▶ _Work to be completed_
In the entries below, some lines hold the string "orange"; please say how many, giving the number and nothing else.

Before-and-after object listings
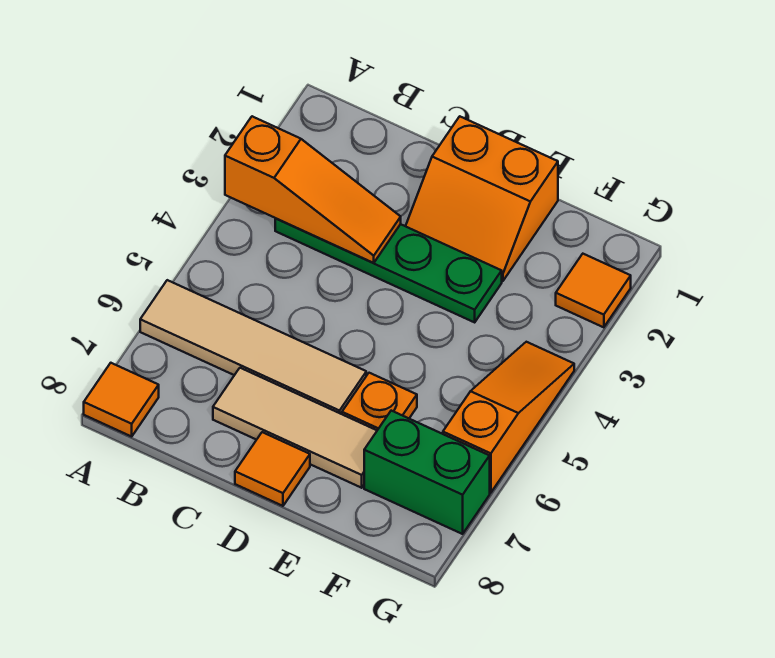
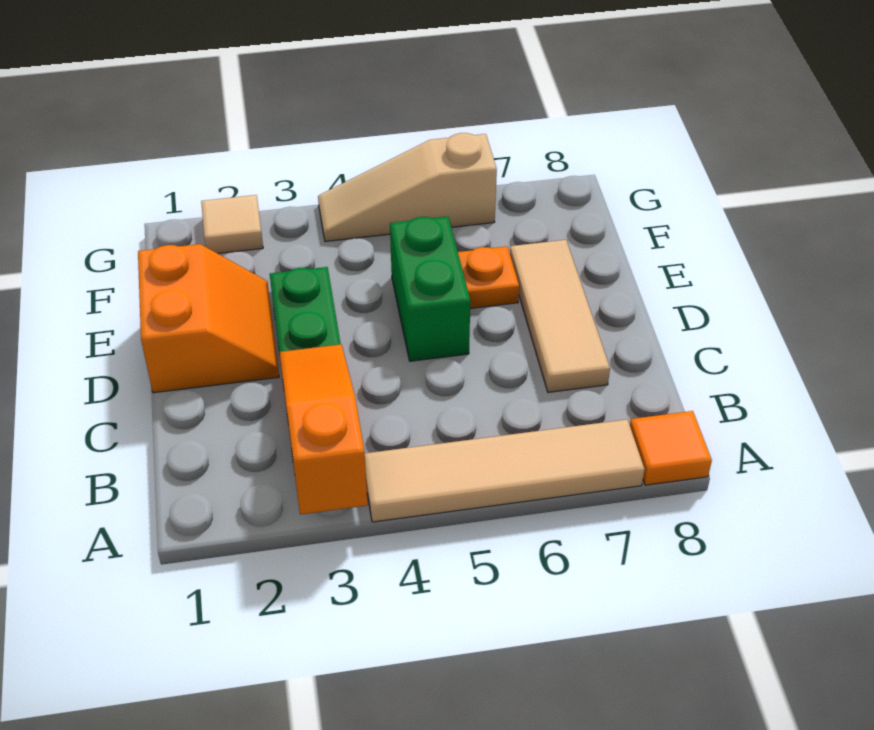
tan tile A6:D6 level 1 -> tan tile A4:A7 level 1
orange tile D8 level 1 -> none
green brick F7:G7 level 1 -> green brick D5:E5 level 1
orange tile G2 level 1 -> tan tile G2 level 1
orange slope G4:G6 level 1 top 6 -> tan slope G4:G6 level 1 top 6

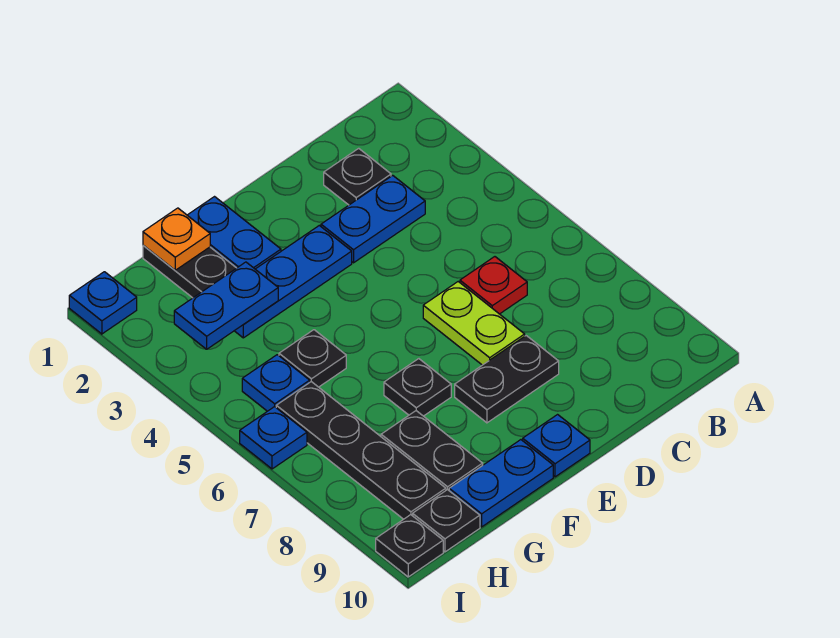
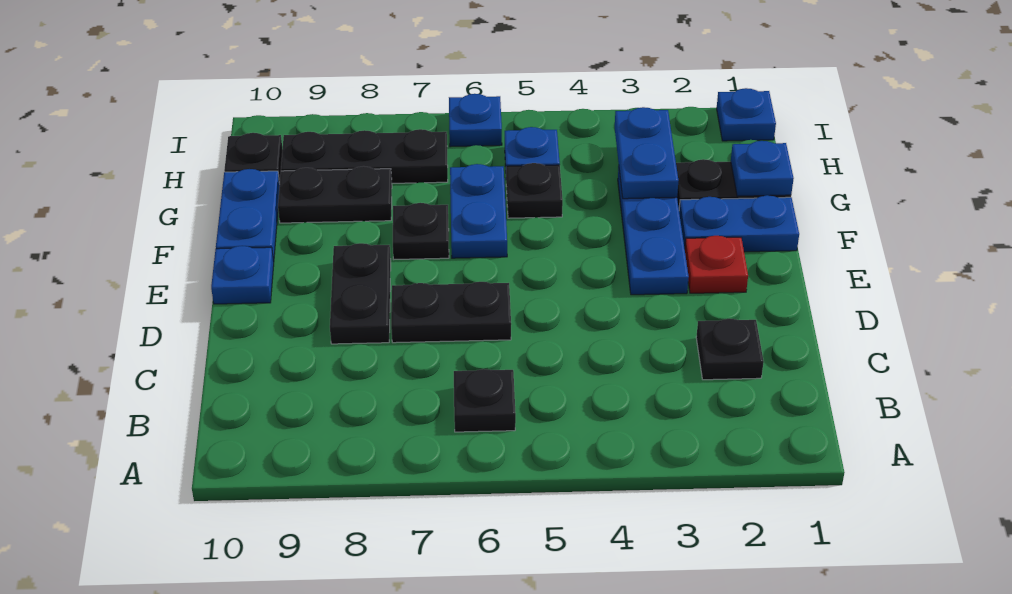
blue plate C3:D3 level 1 -> blue plate F6:G6 level 1
red plate C6 level 1 -> red plate E2 level 1
lime plate D6:D7 level 1 -> black plate D6:D7 level 1
orange plate G1 level 2 -> blue plate G1 level 2
black plate H6:H9 level 1 -> black plate H7:H9 level 1
black plate I10 level 1 -> black plate B6 level 1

▶ _Answer to this exercise_
4